Would you transcribe only the lines below, from the one containing "IC203: LM324 -> TL072" through the end of the material, exactly and with no pictures?
DATA IN THIS EXERCISE Block Start
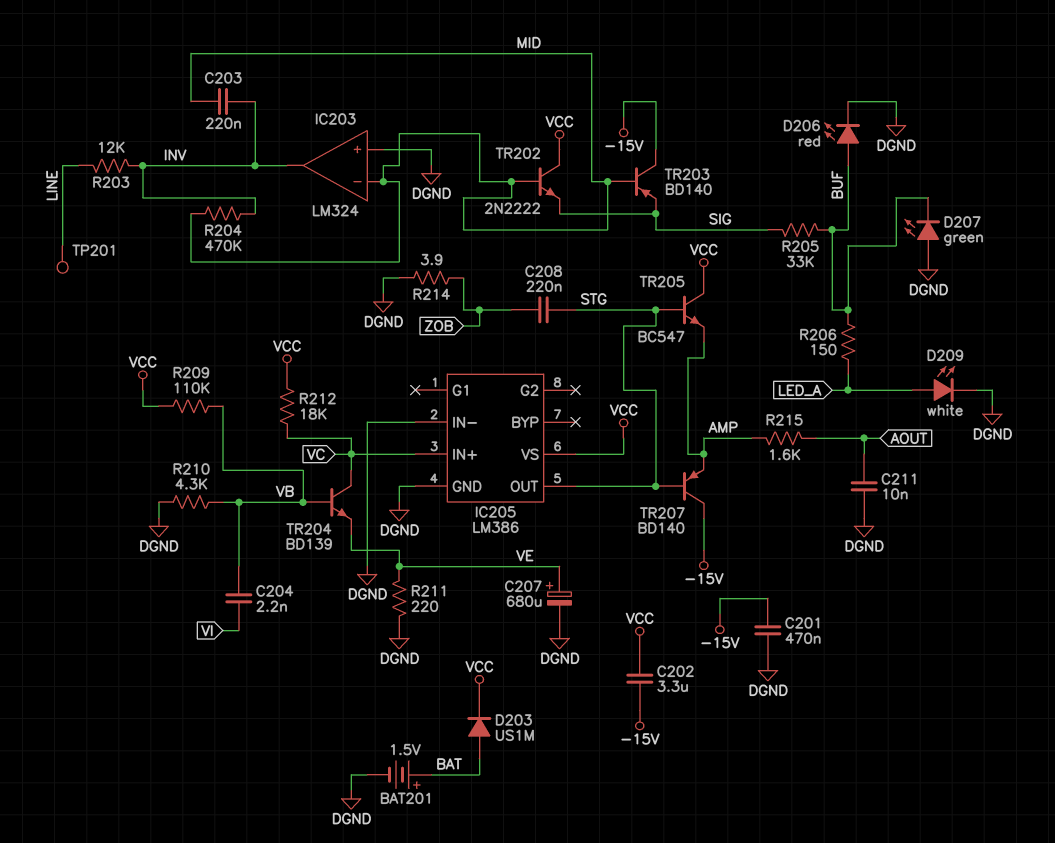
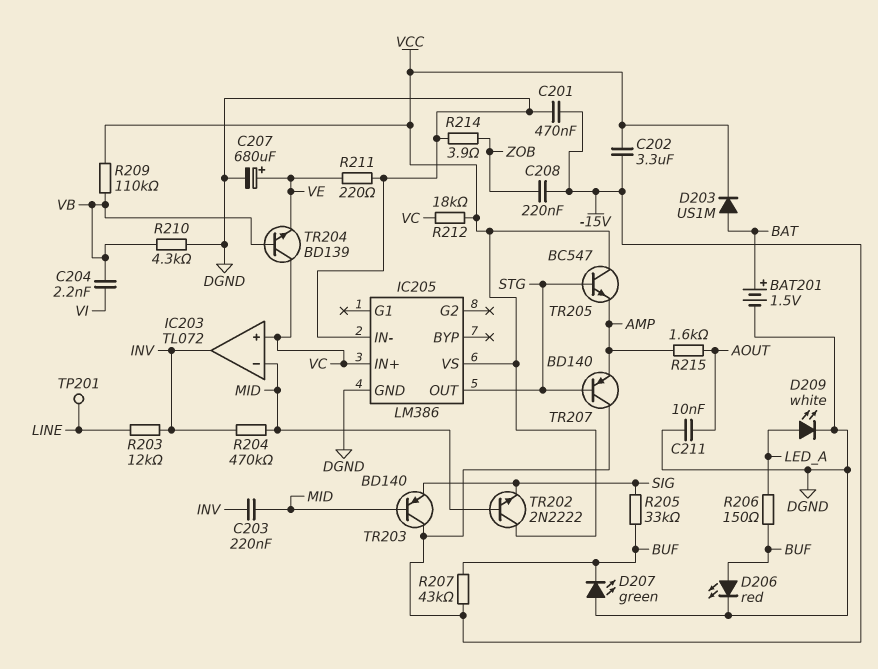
C208: 220nF (STG, ZOB) -> 220nF (-15V, ZOB)
IC203: LM324 -> TL072
IC203 pin in+: DGND -> VC
R207: none -> 43k (-15V, BUF)

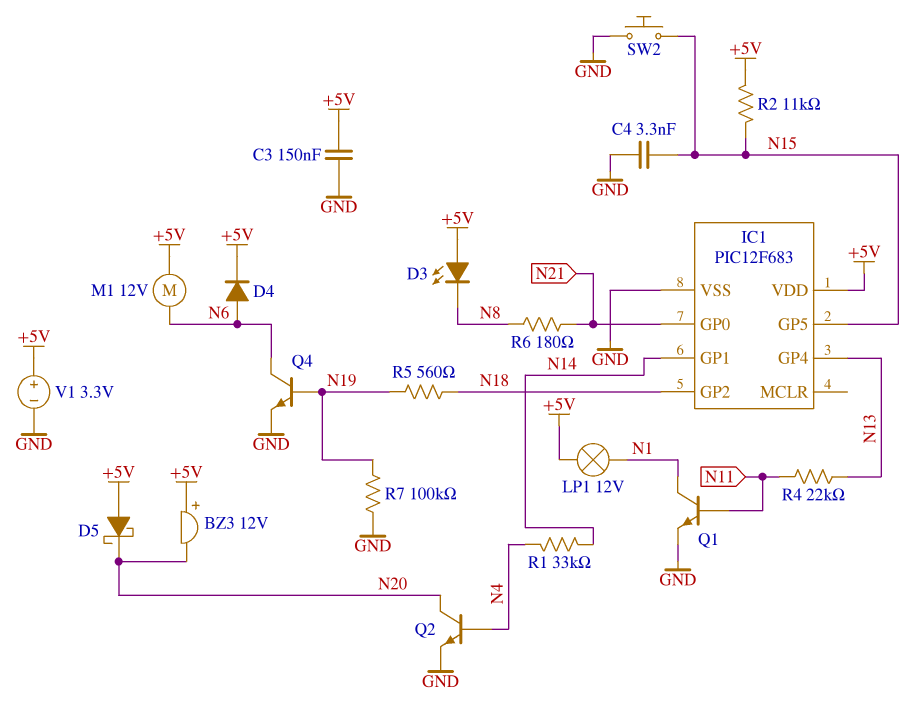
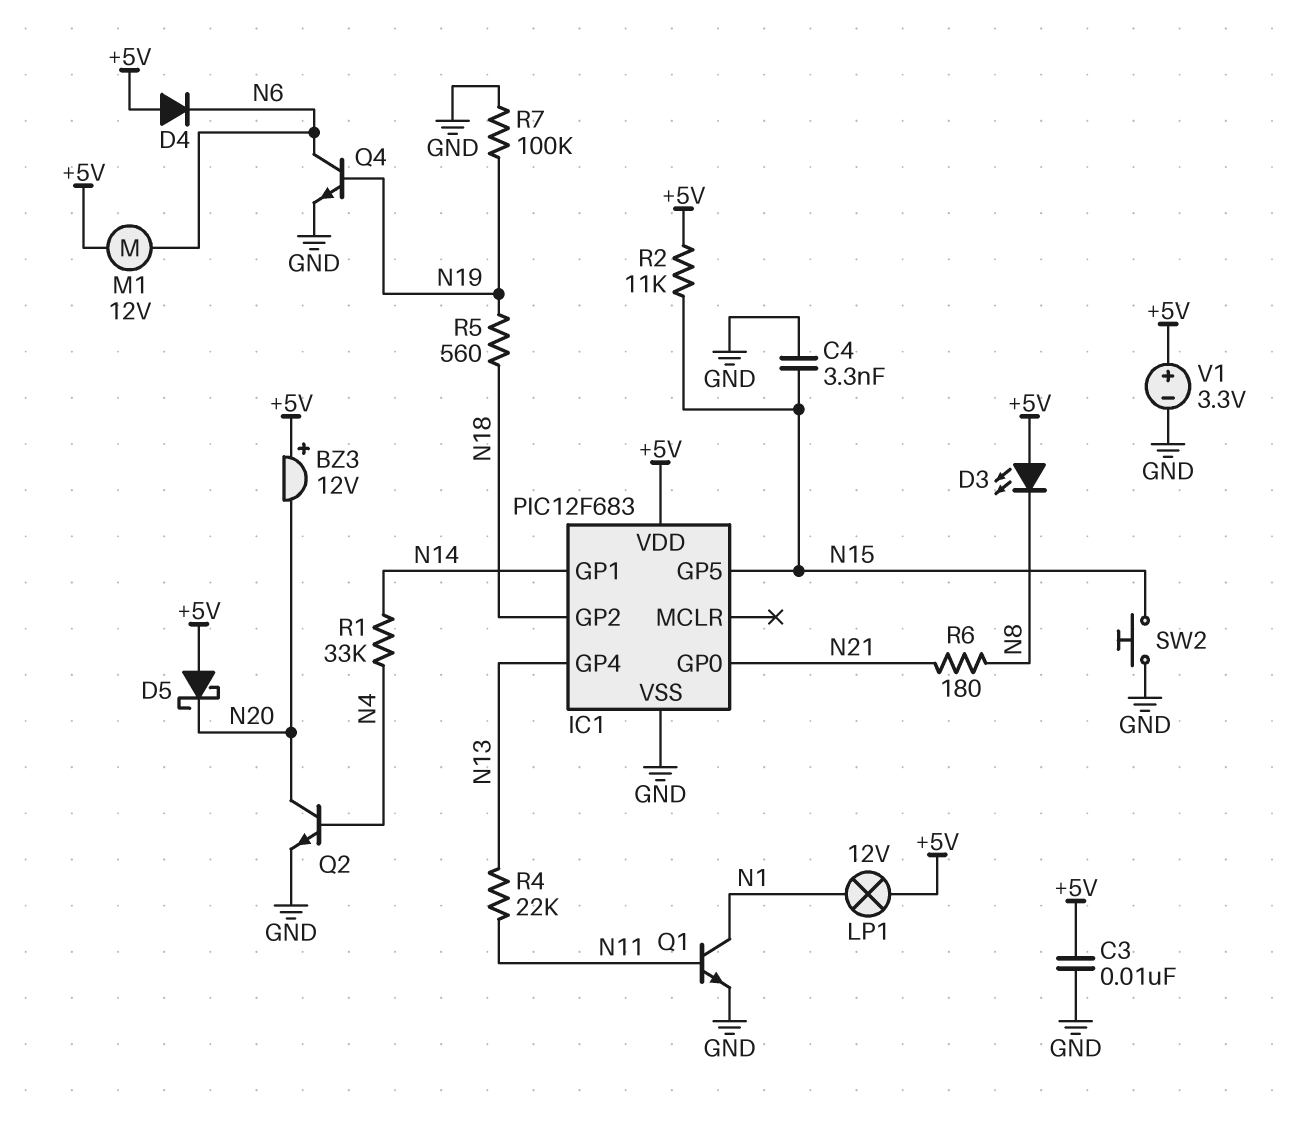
C3: 150nF (+5V, GND) -> 10nF (+5V, GND)
D4: diode (A N6, K +5V) -> diode (A +5V, K N6)

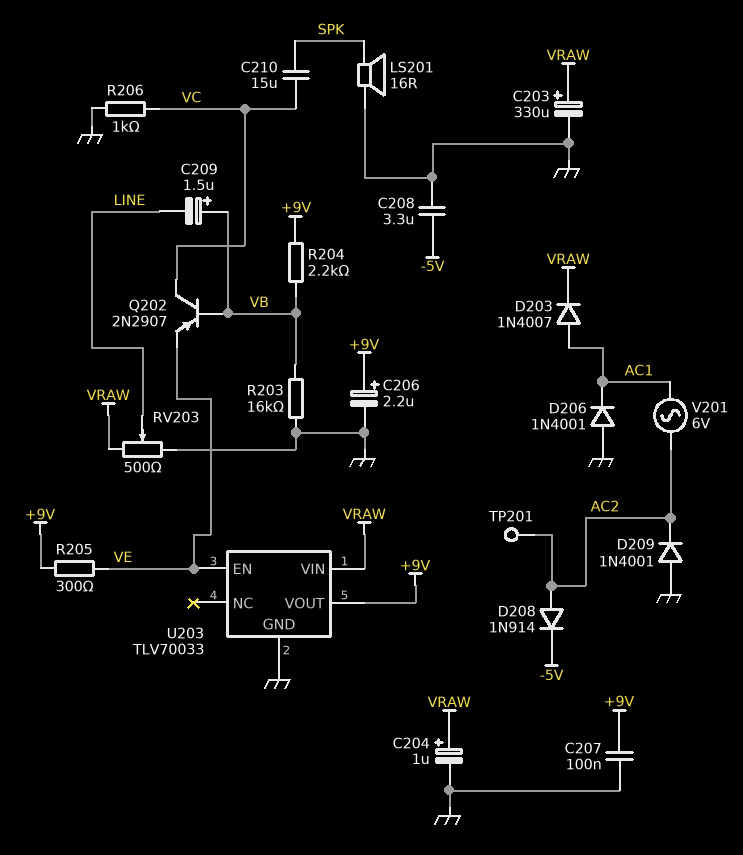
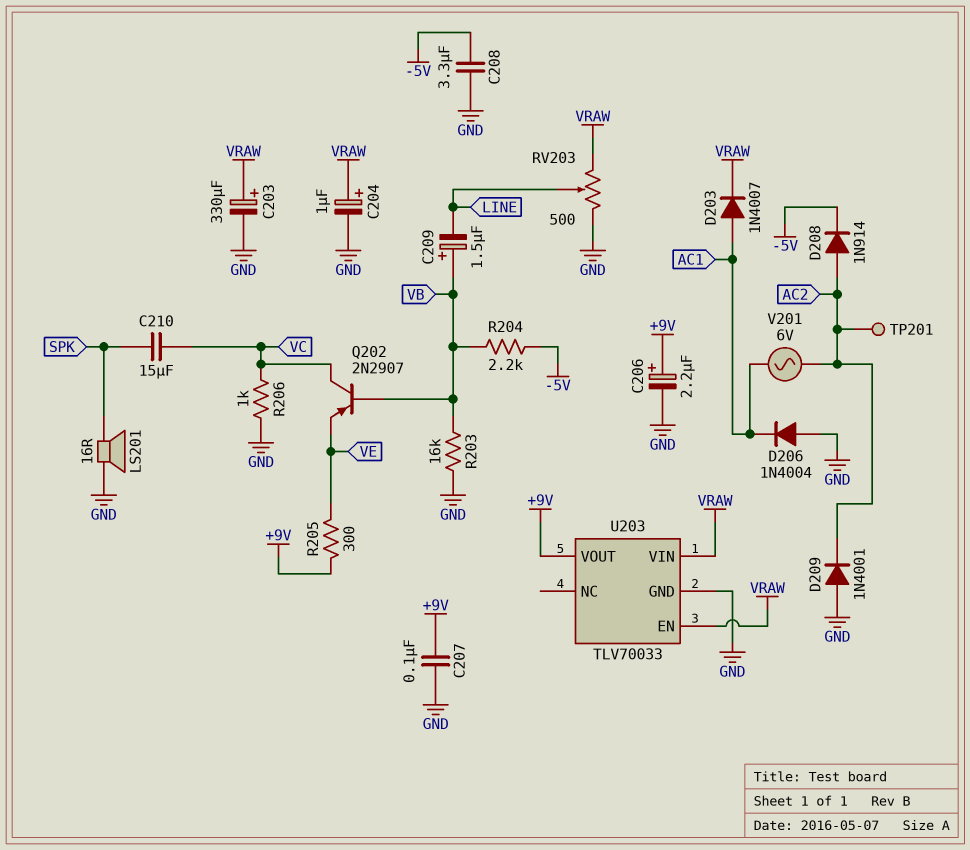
D206: diode 1N4001 (A GND, K AC1) -> diode 1N4004 (A GND, K AC1)
R204: 2.2k (+9V, VB) -> 2.2k (-5V, VB)
U203 pin EN: VE -> VRAW

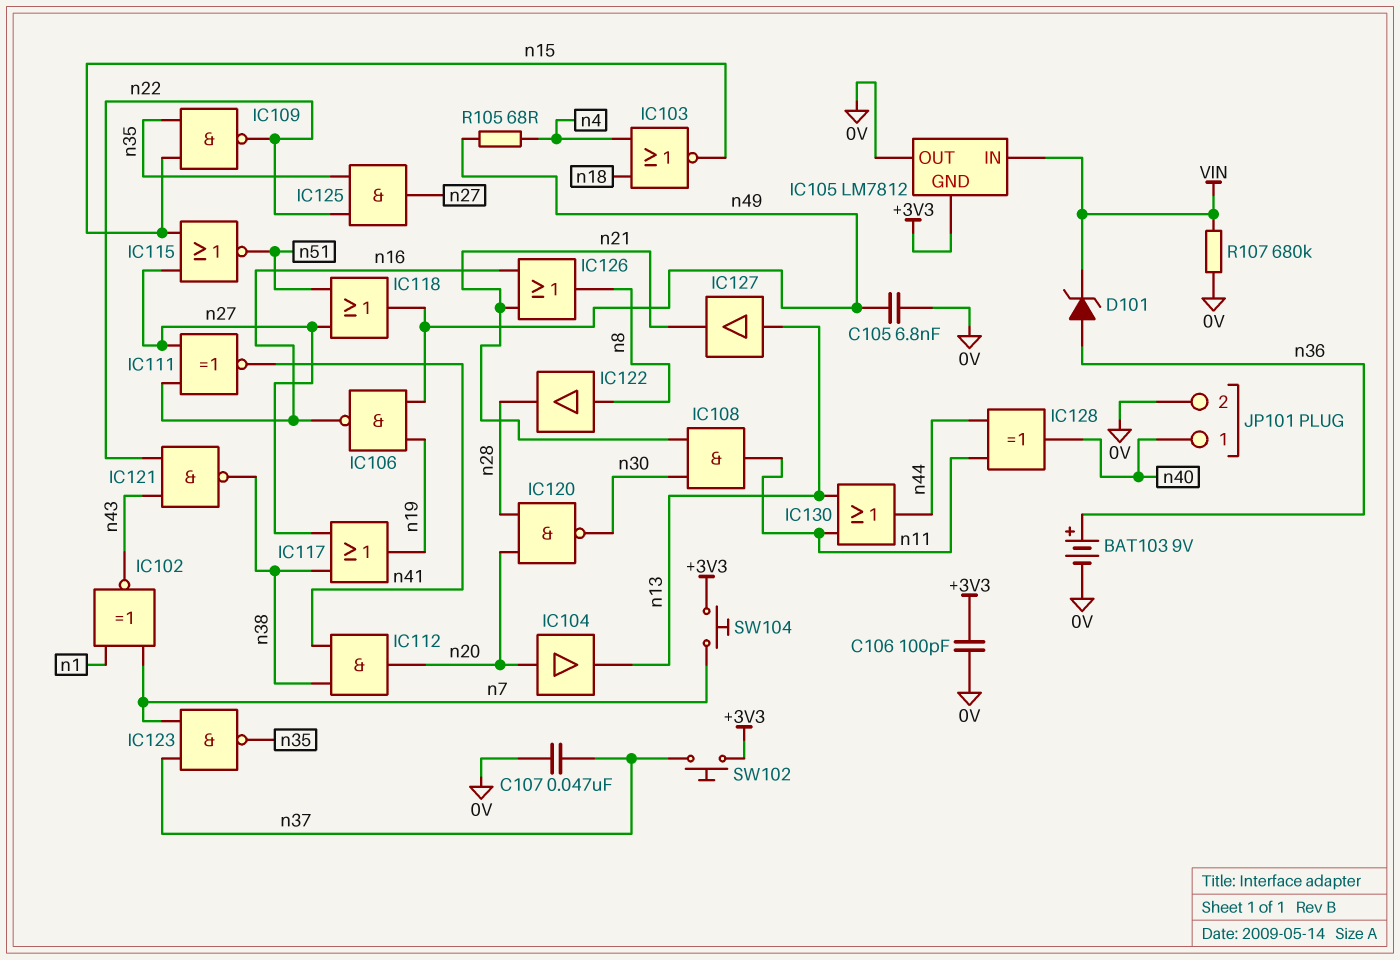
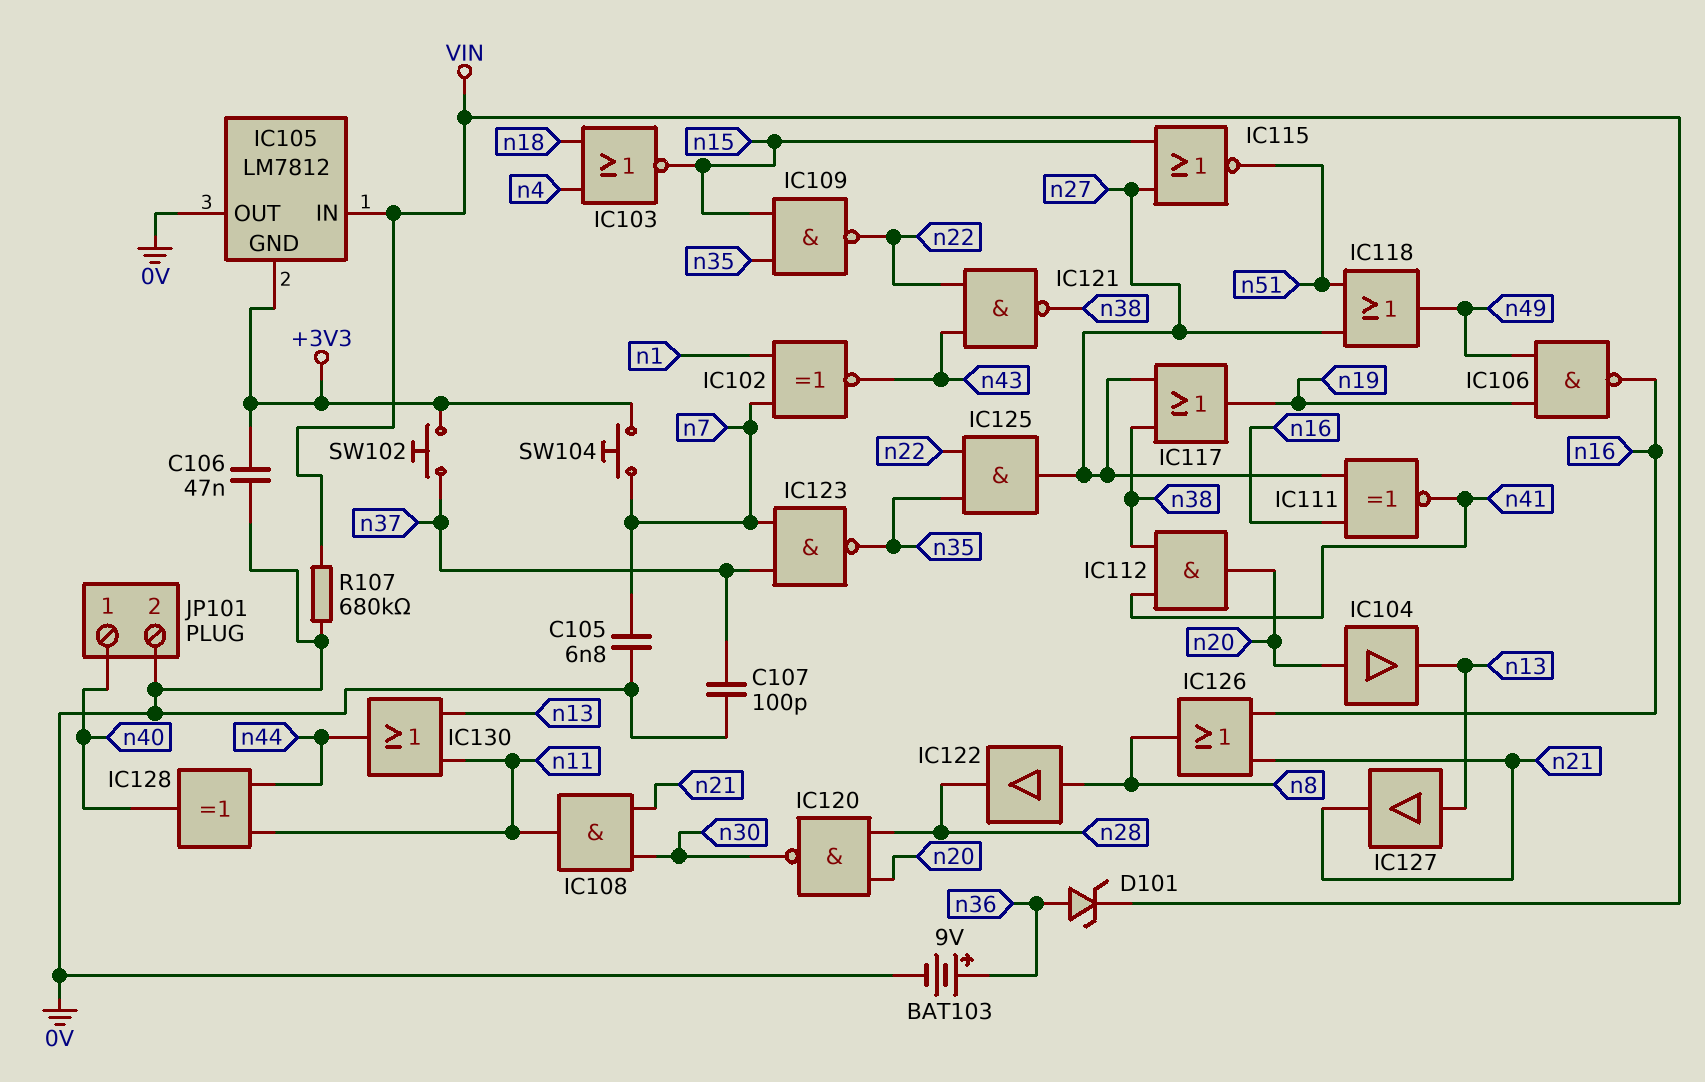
C105: 6.8nF (0V, n49) -> 6.8nF (0V, n7)
C106: 100pF (+3V3, 0V) -> 47nF (+3V3, 0V)
C107: 47nF (0V, n37) -> 100pF (0V, n37)
R105: 68 (n4, n49) -> none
DATA IN THIS EXERCISE Block End
> _THE ANSWER_:
IC203: LM324 -> TL072
IC203 pin in+: DGND -> VC
R207: none -> 43k (-15V, BUF)

C3: 150nF (+5V, GND) -> 10nF (+5V, GND)
D4: diode (A N6, K +5V) -> diode (A +5V, K N6)

D206: diode 1N4001 (A GND, K AC1) -> diode 1N4004 (A GND, K AC1)
R204: 2.2k (+9V, VB) -> 2.2k (-5V, VB)
U203 pin EN: VE -> VRAW

C105: 6.8nF (0V, n49) -> 6.8nF (0V, n7)
C106: 100pF (+3V3, 0V) -> 47nF (+3V3, 0V)
C107: 47nF (0V, n37) -> 100pF (0V, n37)
R105: 68 (n4, n49) -> none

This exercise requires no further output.